◆ WHAT NEEDS TO BE DONE
The listing below is to be copied exactly, with pictures excluded.

◆ STUDY MATERIAL
>>>>

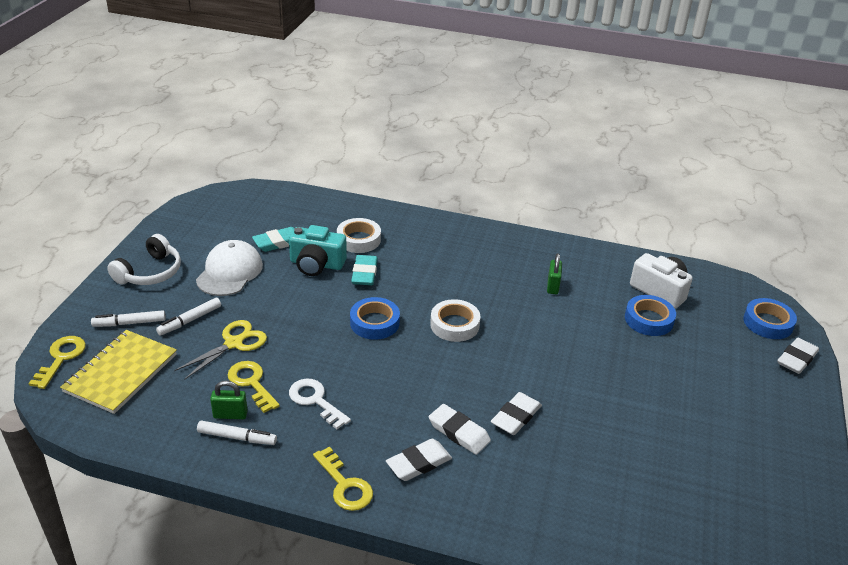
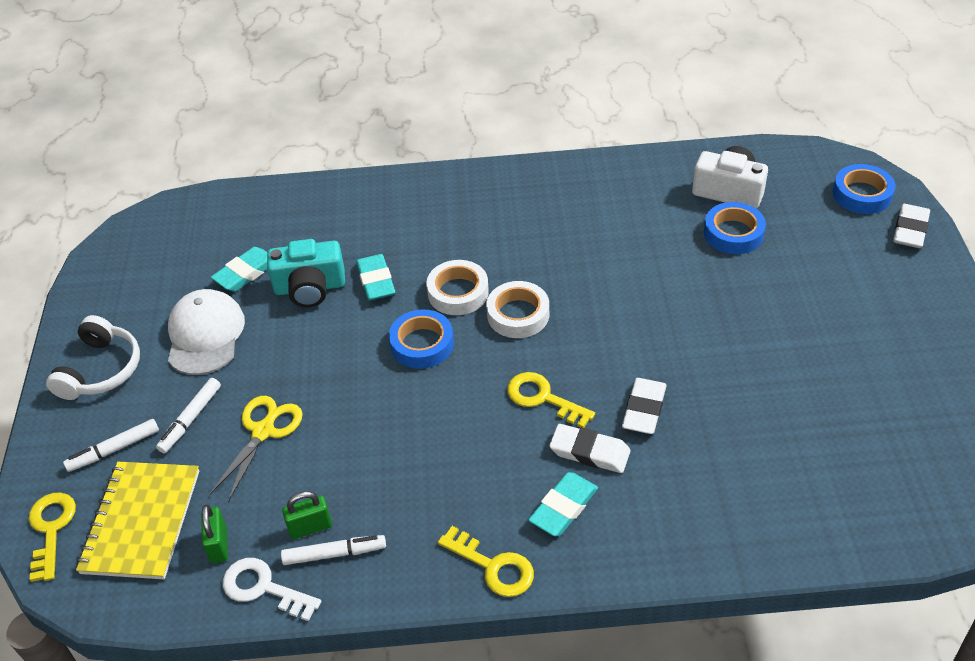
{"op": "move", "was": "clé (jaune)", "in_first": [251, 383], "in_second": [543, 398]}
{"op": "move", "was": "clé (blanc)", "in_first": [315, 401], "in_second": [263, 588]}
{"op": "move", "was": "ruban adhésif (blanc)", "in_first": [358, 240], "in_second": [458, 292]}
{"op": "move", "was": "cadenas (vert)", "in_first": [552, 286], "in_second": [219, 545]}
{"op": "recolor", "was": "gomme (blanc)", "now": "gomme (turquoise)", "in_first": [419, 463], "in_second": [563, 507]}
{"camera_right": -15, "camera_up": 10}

<<<<

◆ PROBLEM SOLUTION
{"op": "move", "was": "clé (jaune)", "in_first": [251, 383], "in_second": [543, 398]}
{"op": "move", "was": "clé (blanc)", "in_first": [315, 401], "in_second": [263, 588]}
{"op": "move", "was": "ruban adhésif (blanc)", "in_first": [358, 240], "in_second": [458, 292]}
{"op": "move", "was": "cadenas (vert)", "in_first": [552, 286], "in_second": [219, 545]}
{"op": "recolor", "was": "gomme (blanc)", "now": "gomme (turquoise)", "in_first": [419, 463], "in_second": [563, 507]}
{"camera_right": -15, "camera_up": 10}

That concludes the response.